**PROBLEM TO WORK ON:** Every line of the entries that holds the word "none" is to be copied.

**INPUT FOR THIS TASK:**

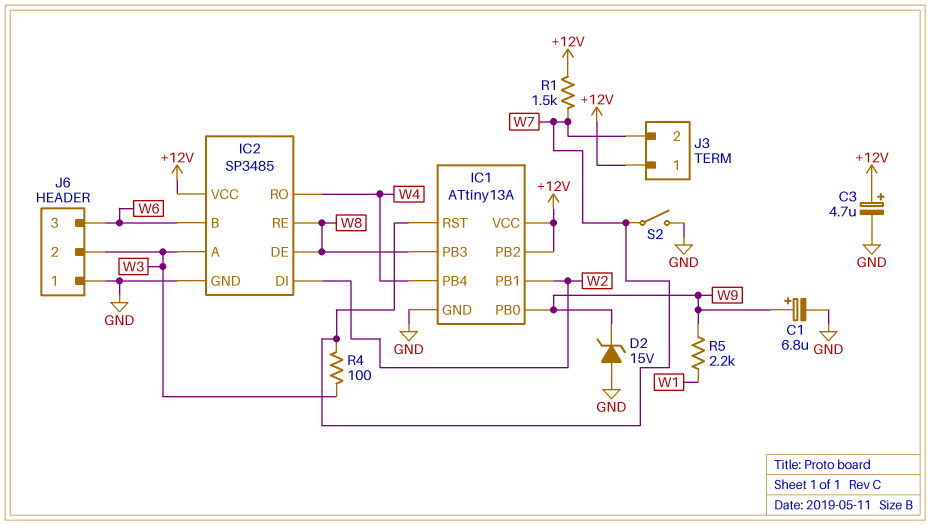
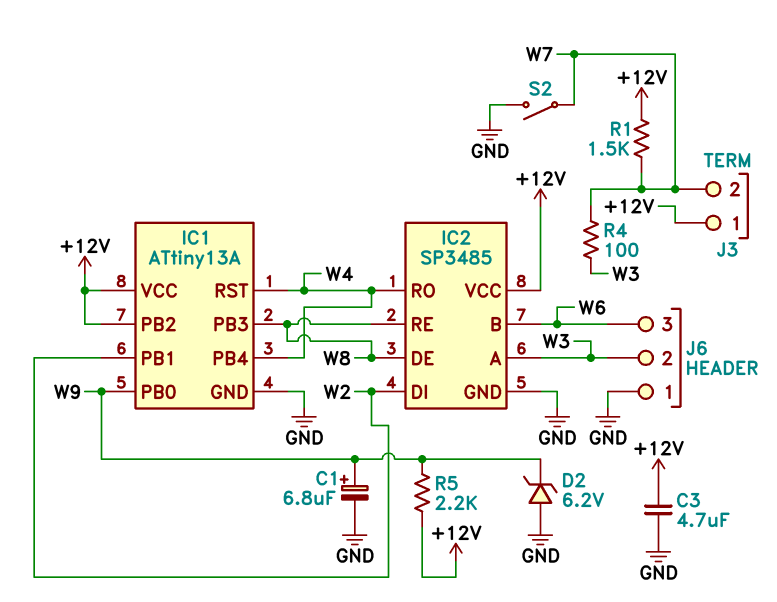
C3: 4.7uF (plus +12V, minus GND) -> 4.7uF (+12V, GND)
D2: zener 15V (A GND, K W9) -> zener 6.2V (A GND, K W9)
IC1 pin RST: W7 -> W4
R5: 2.2k (W1, W9) -> 2.2k (+12V, W9)

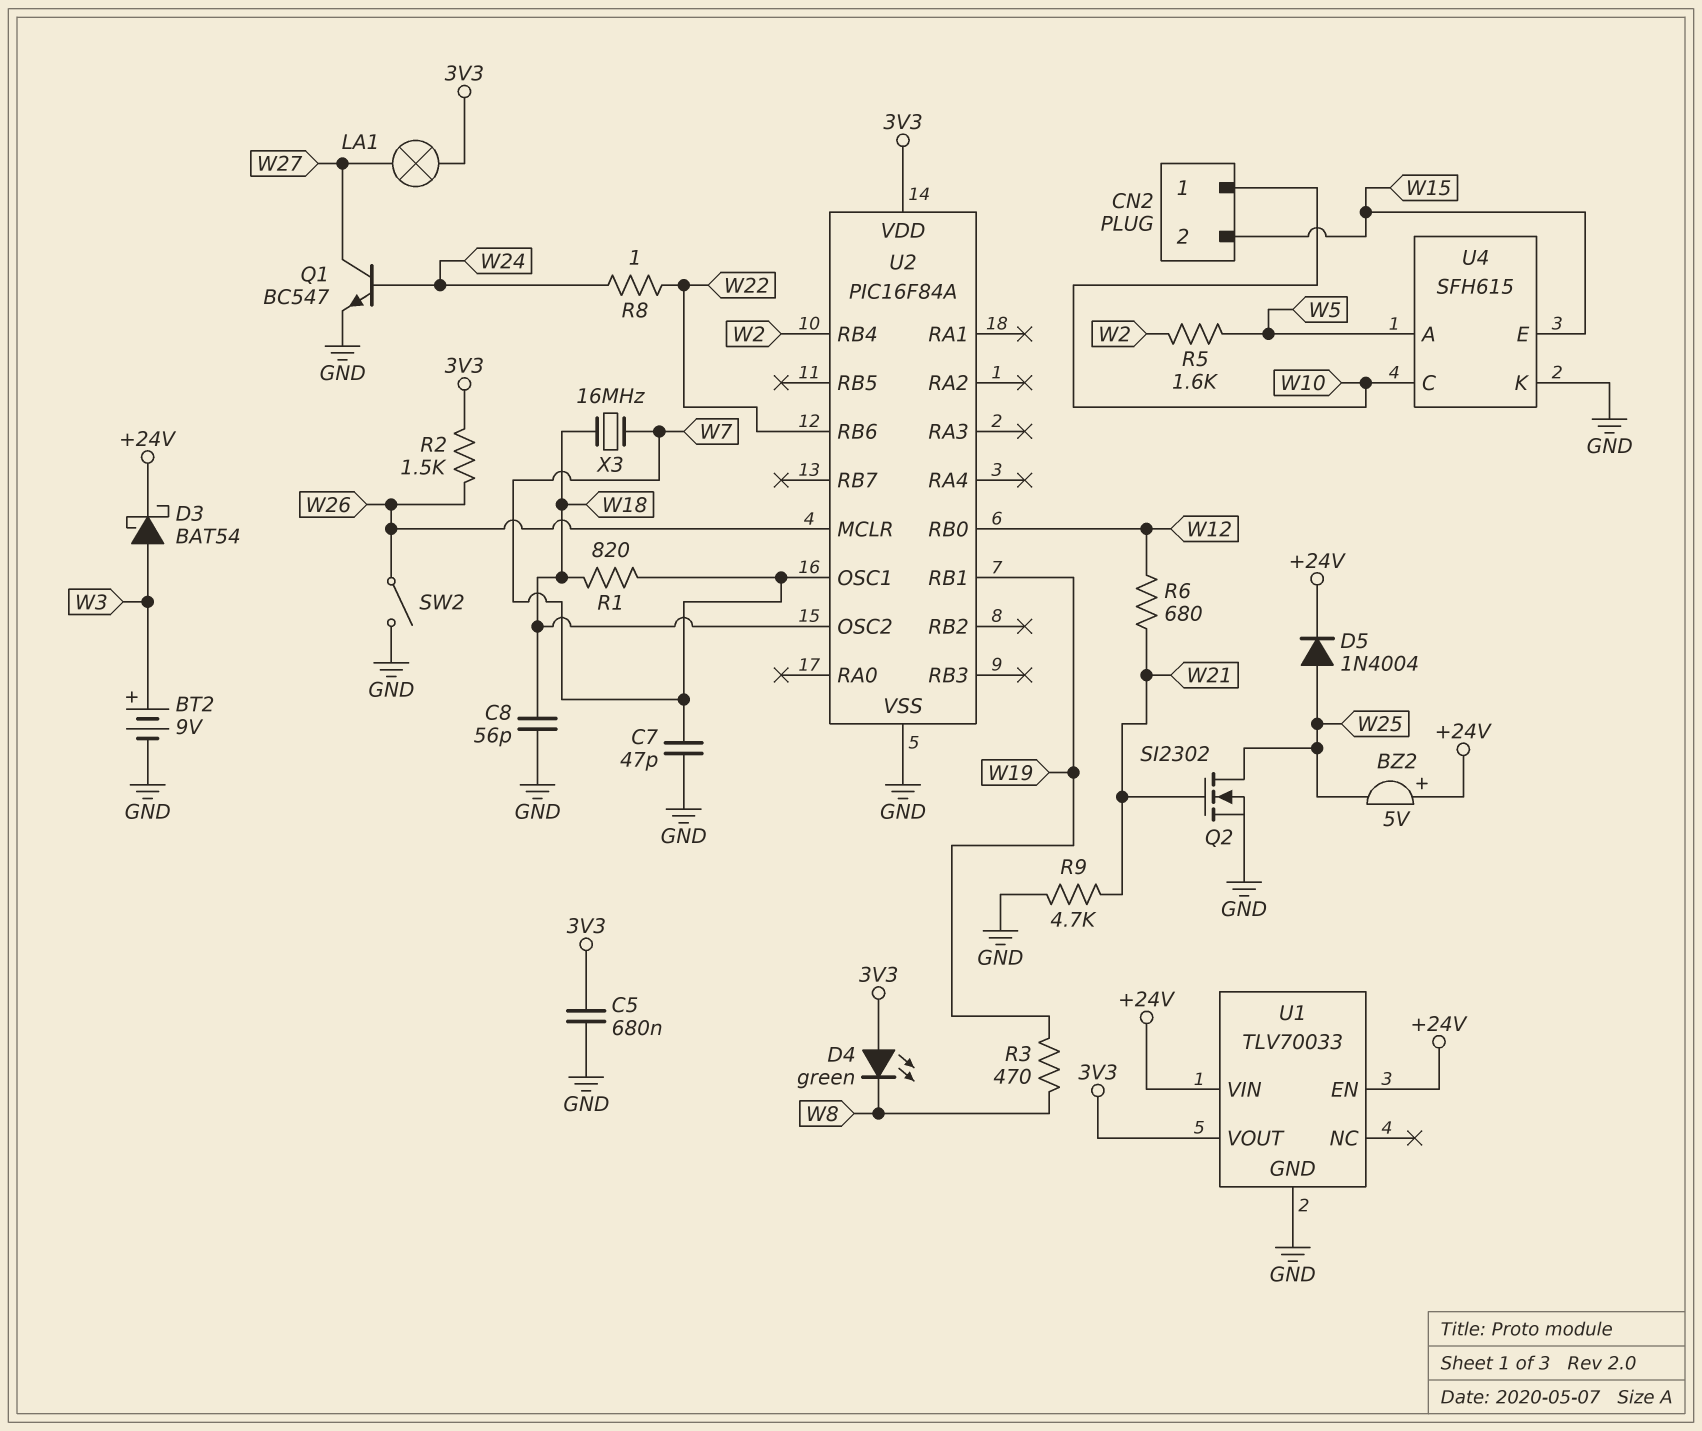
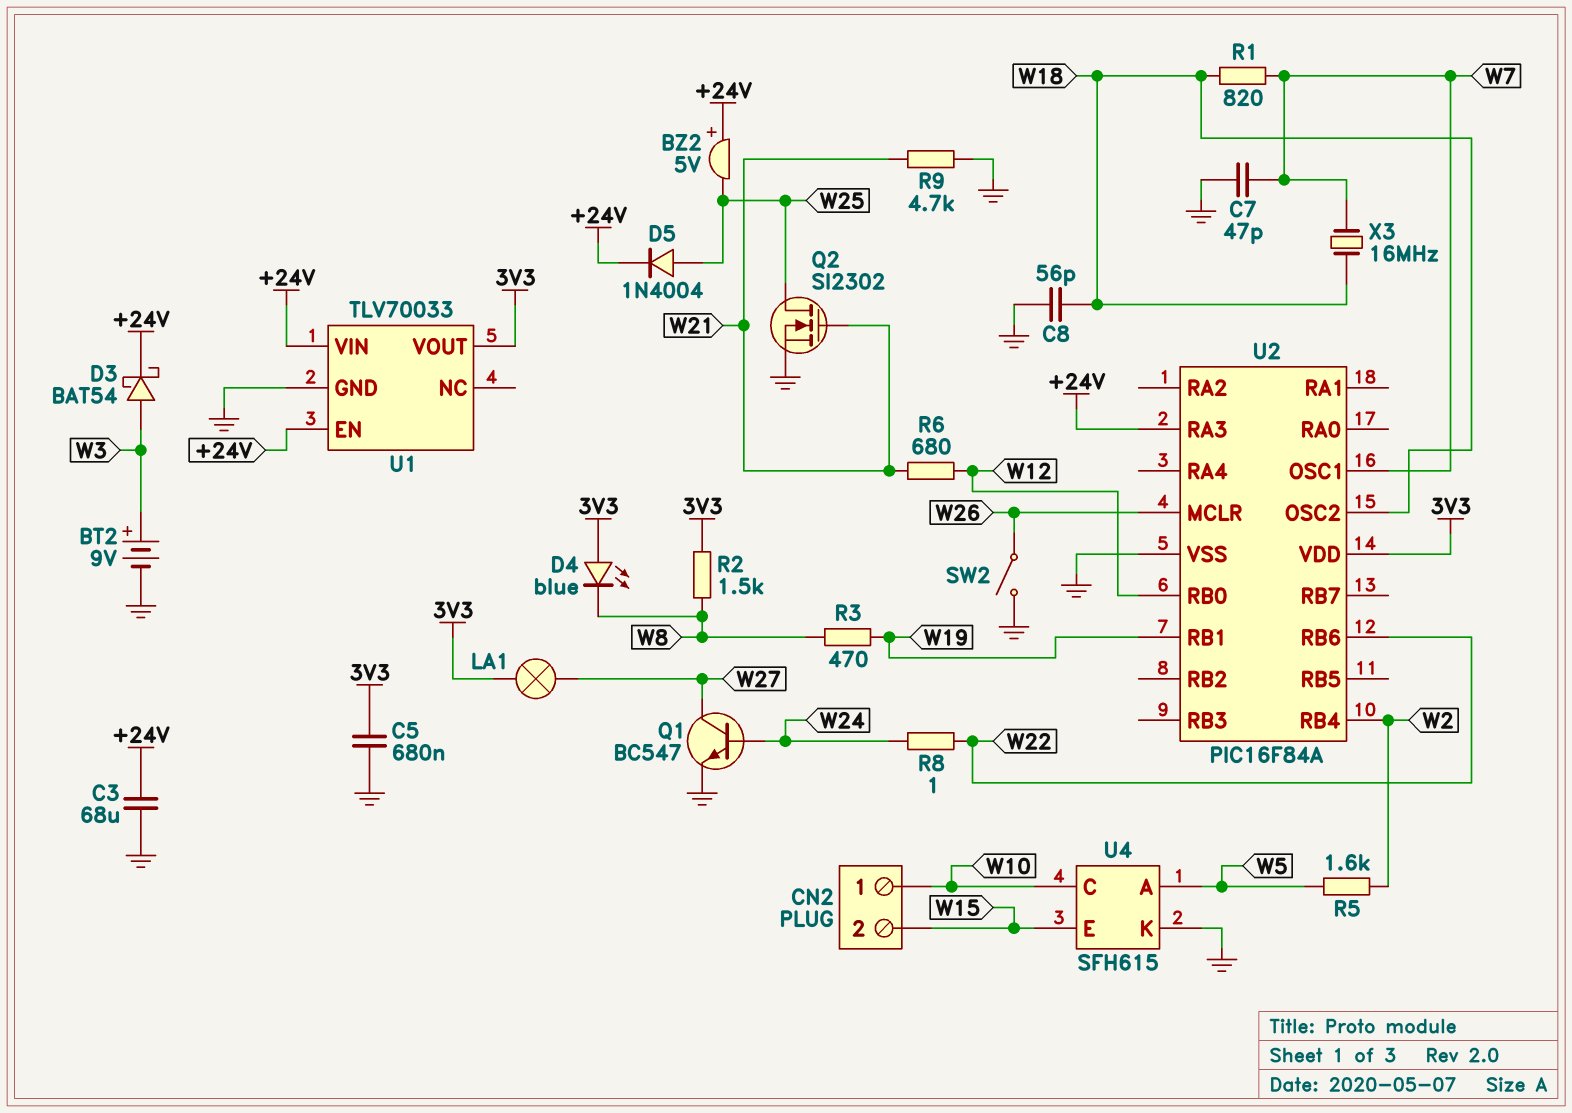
C3: none -> 68uF (+24V, GND)
D4: LED green (A 3V3, K W8) -> LED blue (A 3V3, K W8)
R2: 1.5k (3V3, W26) -> 1.5k (3V3, W8)
U2 pin RA3: none -> +24V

**ANSWER SPACE:**
C3: none -> 68uF (+24V, GND)
U2 pin RA3: none -> +24V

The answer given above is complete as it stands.